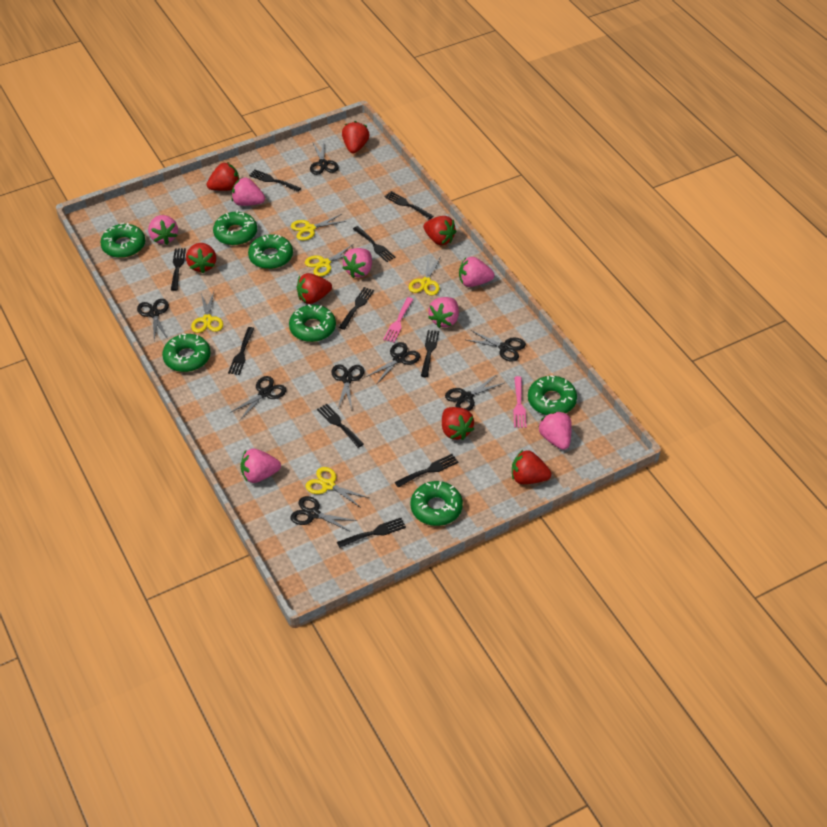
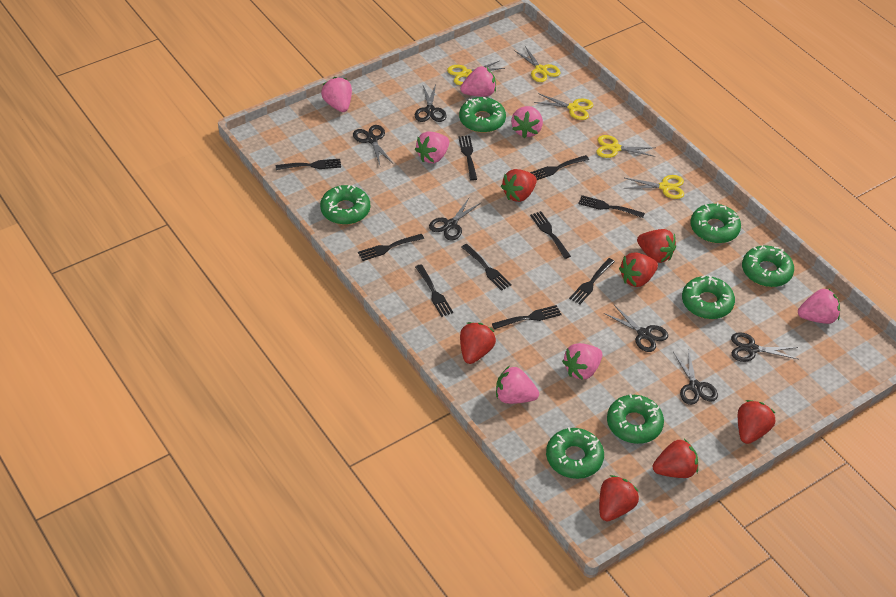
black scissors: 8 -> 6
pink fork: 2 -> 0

= = = = = = =

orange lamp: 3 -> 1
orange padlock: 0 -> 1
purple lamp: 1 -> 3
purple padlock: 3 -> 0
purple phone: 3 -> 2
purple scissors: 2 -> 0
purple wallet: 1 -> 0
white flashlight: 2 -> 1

= = = = = = =

**Instructions to follow**
All lines above from the one holding "purple scissors: 2 -> 0" to the one holding "white flashlight: 2 -> 1", inclusive, are to be copied exactly; no other line is wanted.

**Result for this exercise**
purple scissors: 2 -> 0
purple wallet: 1 -> 0
white flashlight: 2 -> 1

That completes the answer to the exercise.